ABOUT THIS EXERCISE: Check every line below, and copy those that include "tile".

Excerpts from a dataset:
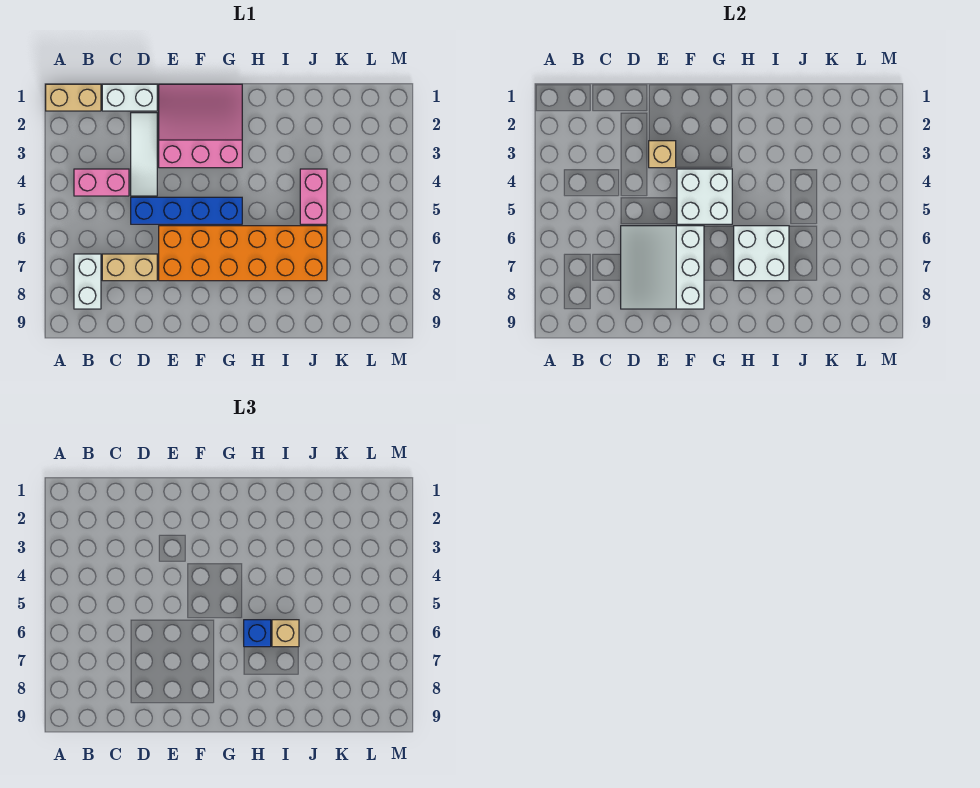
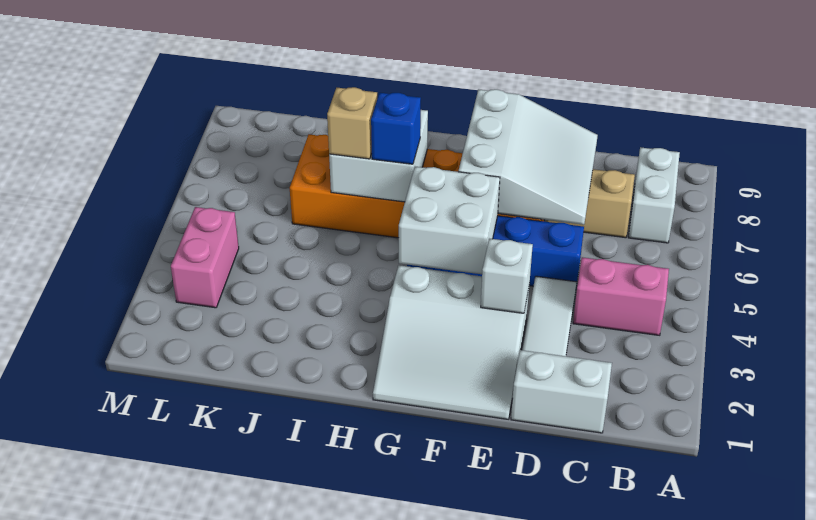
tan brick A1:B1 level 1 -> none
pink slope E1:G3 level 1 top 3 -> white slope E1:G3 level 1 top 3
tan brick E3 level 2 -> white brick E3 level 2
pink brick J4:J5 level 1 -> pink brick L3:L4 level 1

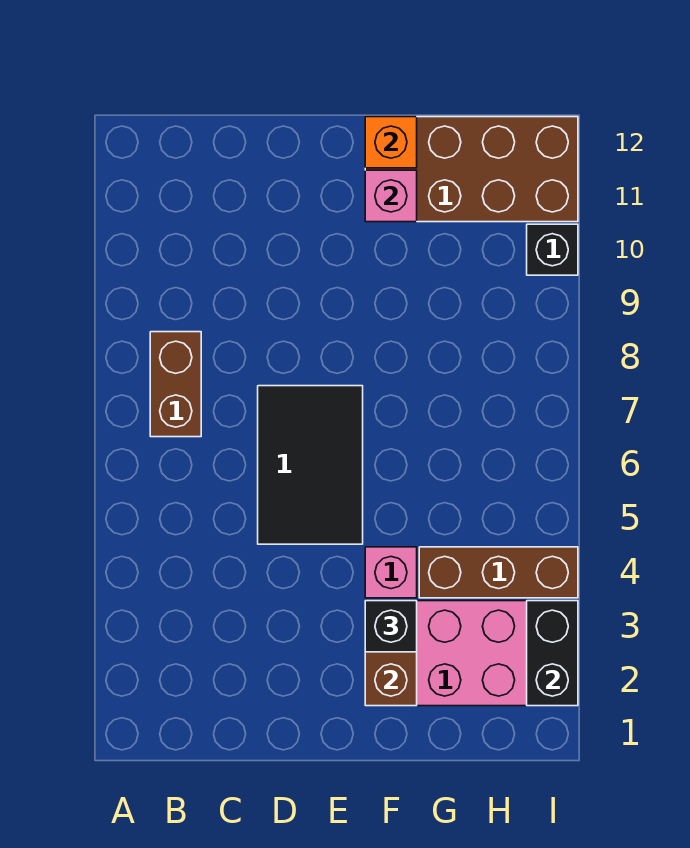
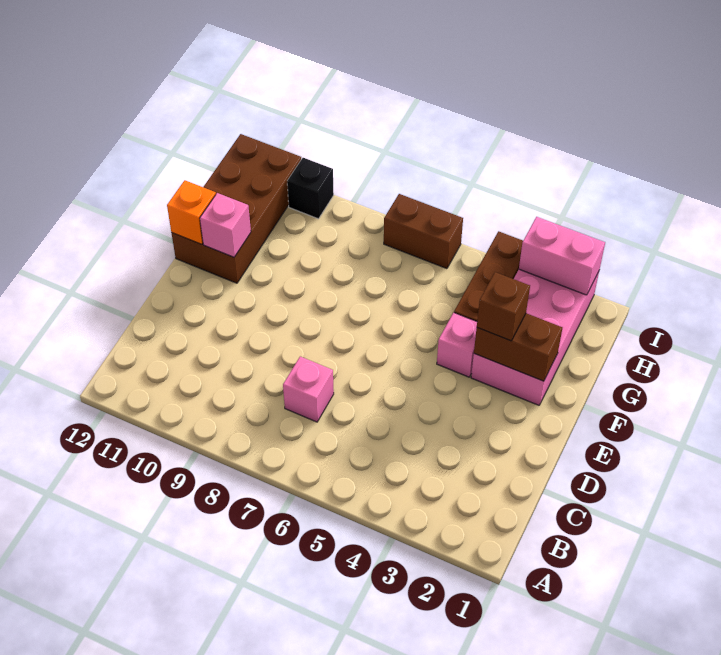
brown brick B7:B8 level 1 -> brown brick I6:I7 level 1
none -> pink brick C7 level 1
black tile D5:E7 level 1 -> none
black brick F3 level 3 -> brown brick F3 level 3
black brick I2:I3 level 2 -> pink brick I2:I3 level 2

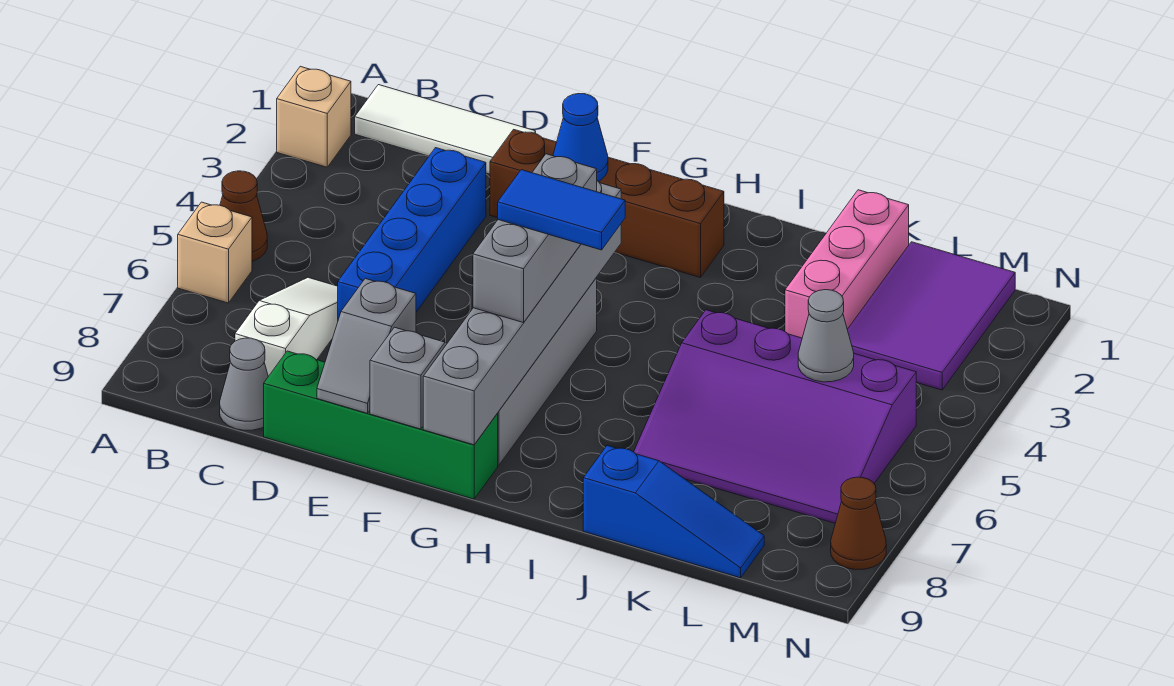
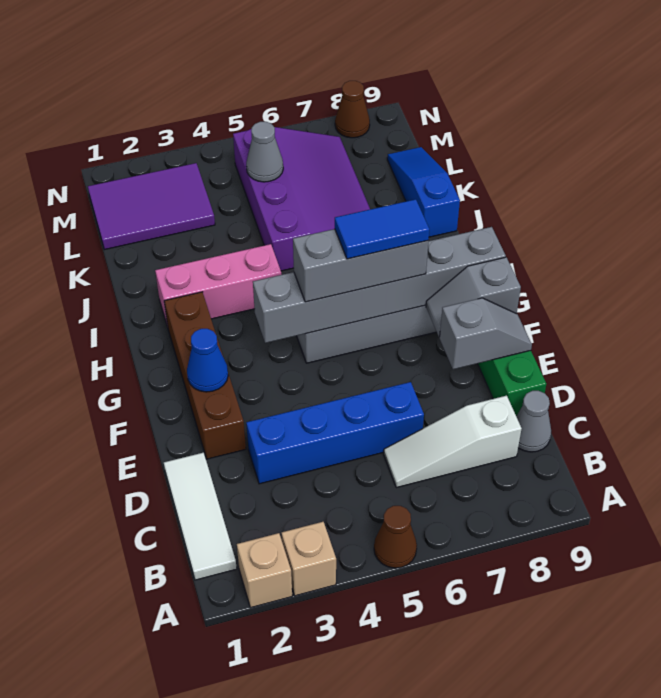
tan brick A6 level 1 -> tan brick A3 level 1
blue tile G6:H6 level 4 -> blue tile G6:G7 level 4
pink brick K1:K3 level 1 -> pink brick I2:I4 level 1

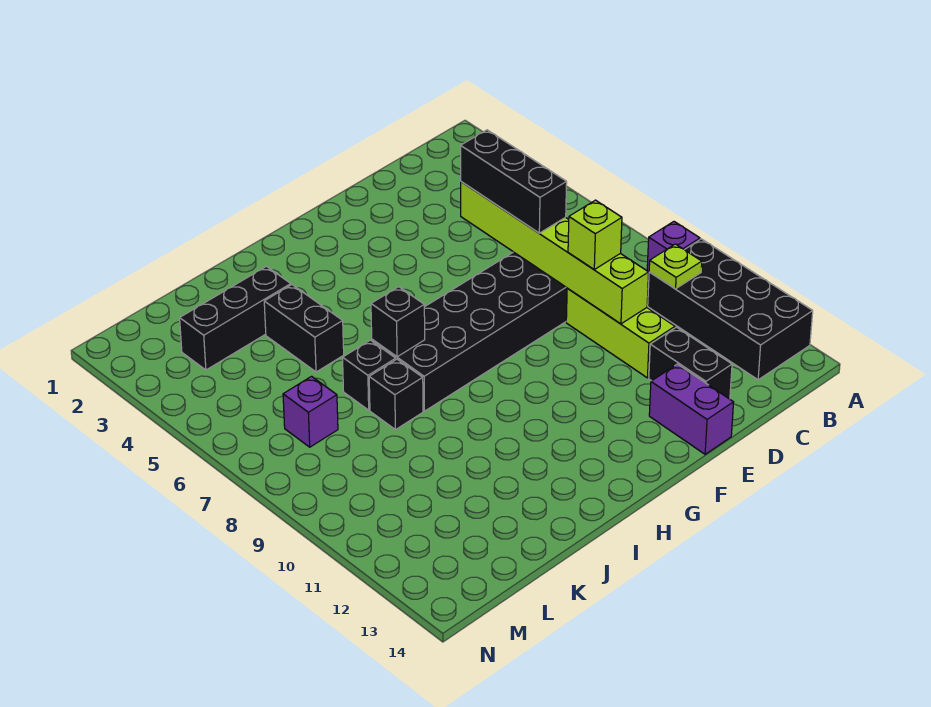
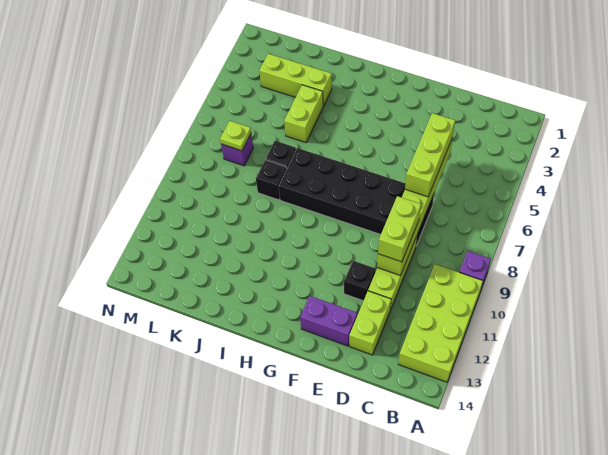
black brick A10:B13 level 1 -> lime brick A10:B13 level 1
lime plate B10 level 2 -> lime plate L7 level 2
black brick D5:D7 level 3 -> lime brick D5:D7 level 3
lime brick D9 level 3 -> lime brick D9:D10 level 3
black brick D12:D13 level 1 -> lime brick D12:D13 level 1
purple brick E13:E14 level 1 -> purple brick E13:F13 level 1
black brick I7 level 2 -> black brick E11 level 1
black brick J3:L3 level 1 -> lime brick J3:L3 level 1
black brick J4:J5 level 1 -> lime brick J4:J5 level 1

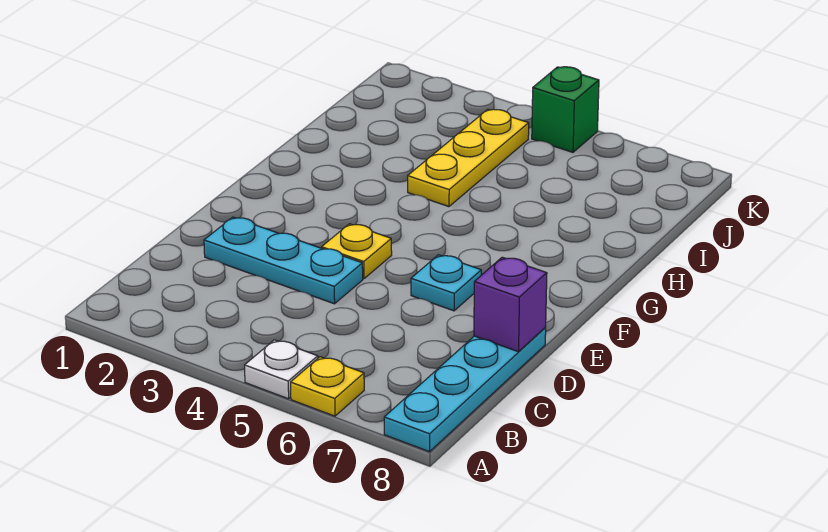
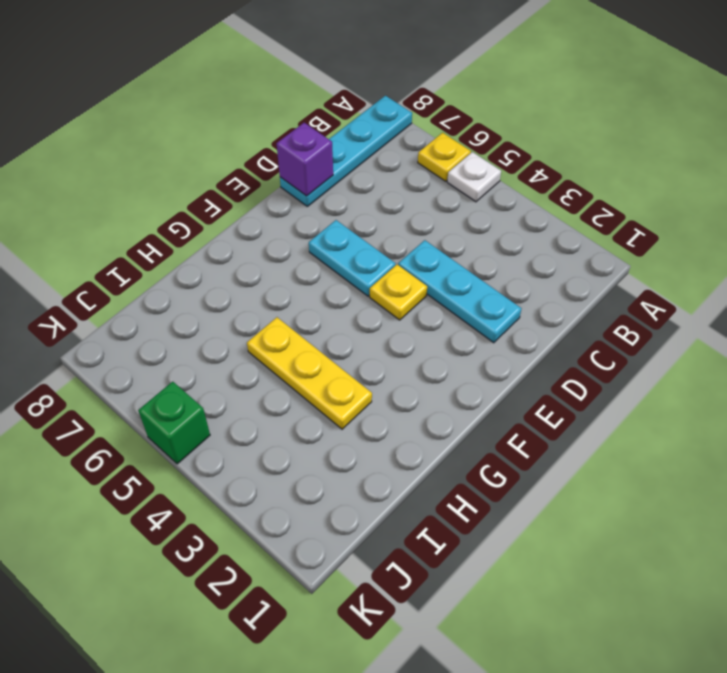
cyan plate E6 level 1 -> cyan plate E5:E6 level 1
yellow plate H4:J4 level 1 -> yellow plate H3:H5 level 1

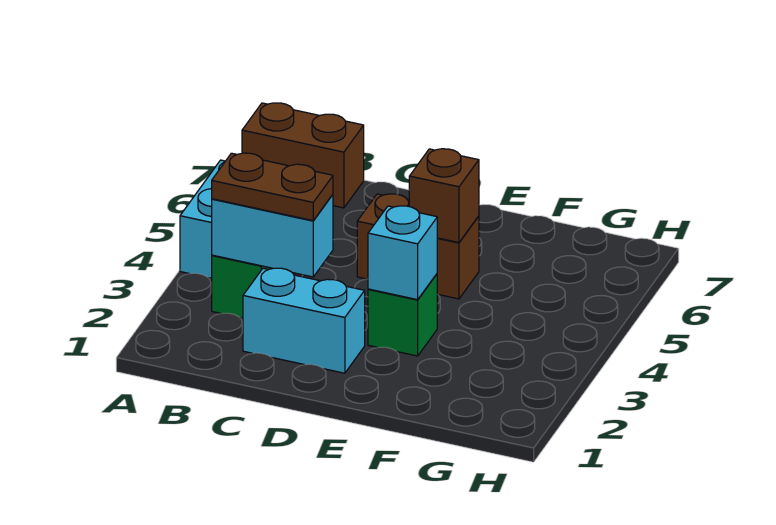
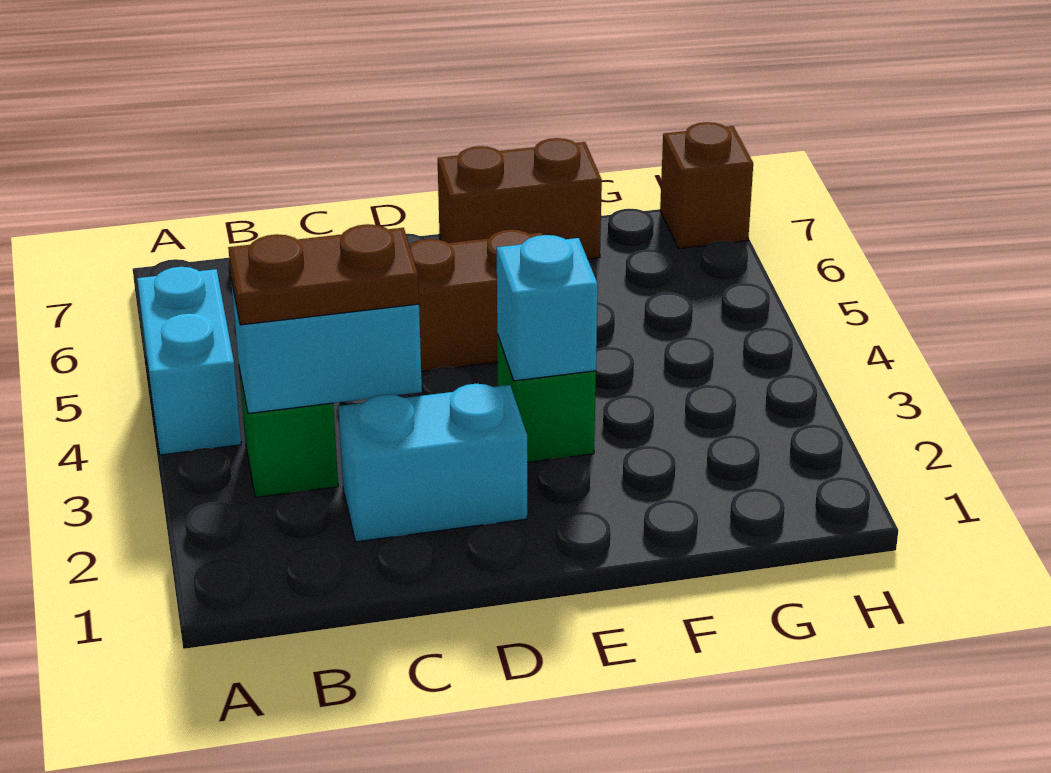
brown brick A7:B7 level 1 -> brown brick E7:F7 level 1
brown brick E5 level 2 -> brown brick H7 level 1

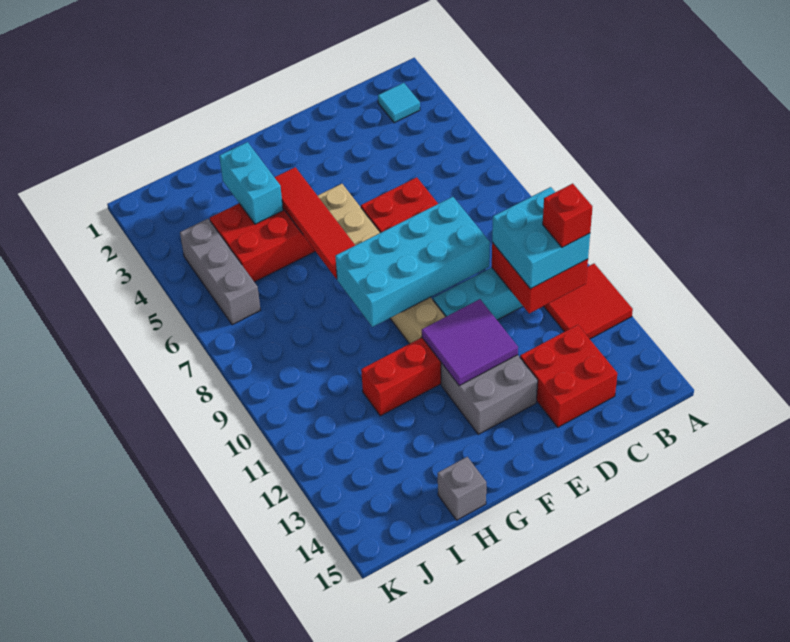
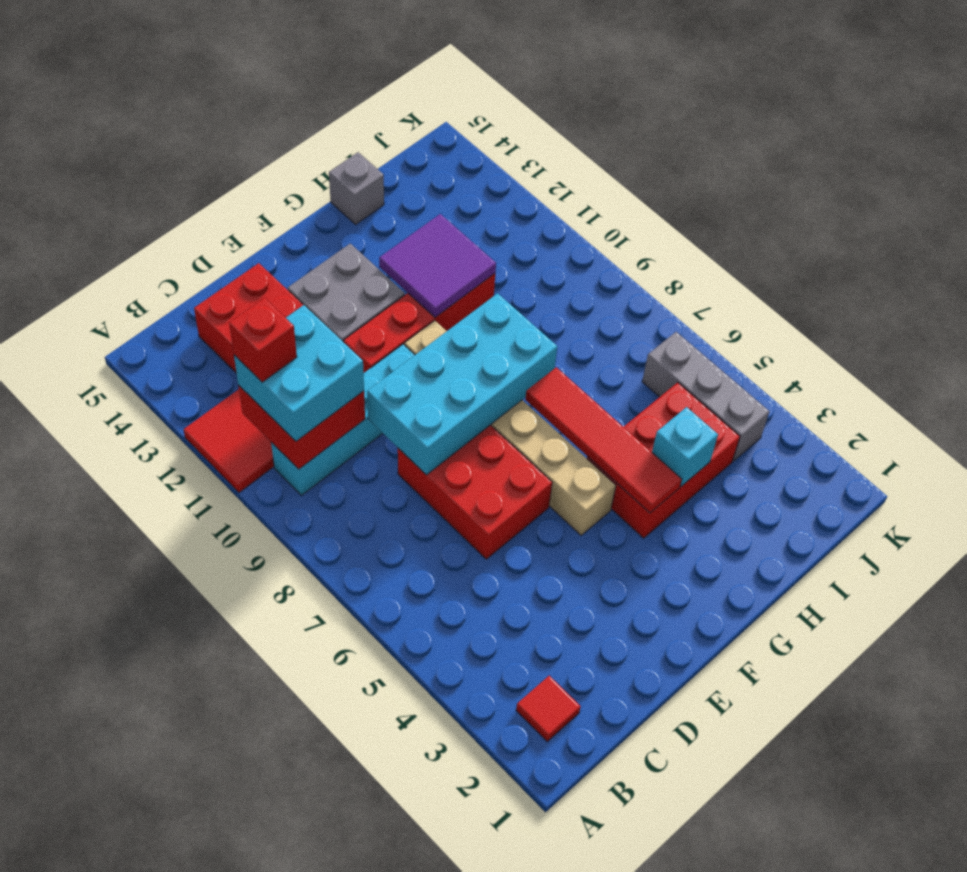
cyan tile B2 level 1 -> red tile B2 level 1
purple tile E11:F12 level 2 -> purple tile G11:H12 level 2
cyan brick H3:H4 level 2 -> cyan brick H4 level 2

EXERCISE RESPONSE:
black tile D5:E7 level 1 -> none
blue tile G6:H6 level 4 -> blue tile G6:G7 level 4
cyan tile B2 level 1 -> red tile B2 level 1
purple tile E11:F12 level 2 -> purple tile G11:H12 level 2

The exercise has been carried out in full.